_Directive_
Leaving out the images, repeat all the lines below exactly.
Data supplied: Begin
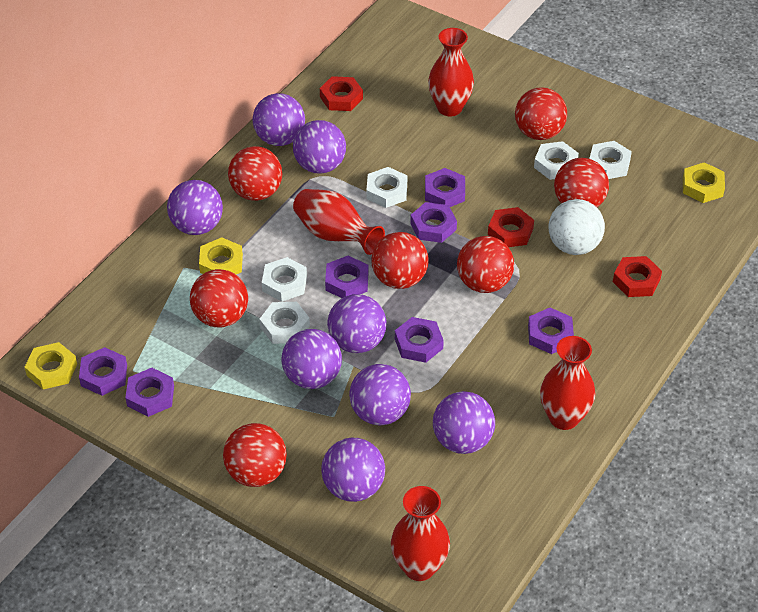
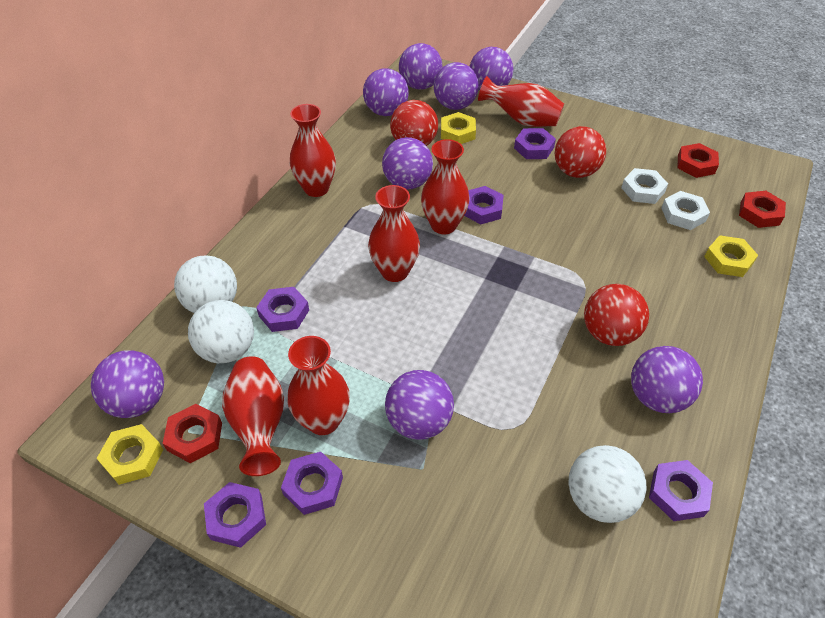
purple nut: 7 -> 6
red ball: 7 -> 3
red vase: 4 -> 6
white ball: 1 -> 3
white nut: 5 -> 2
Data supplied: End
_Answer for the task_
purple nut: 7 -> 6
red ball: 7 -> 3
red vase: 4 -> 6
white ball: 1 -> 3
white nut: 5 -> 2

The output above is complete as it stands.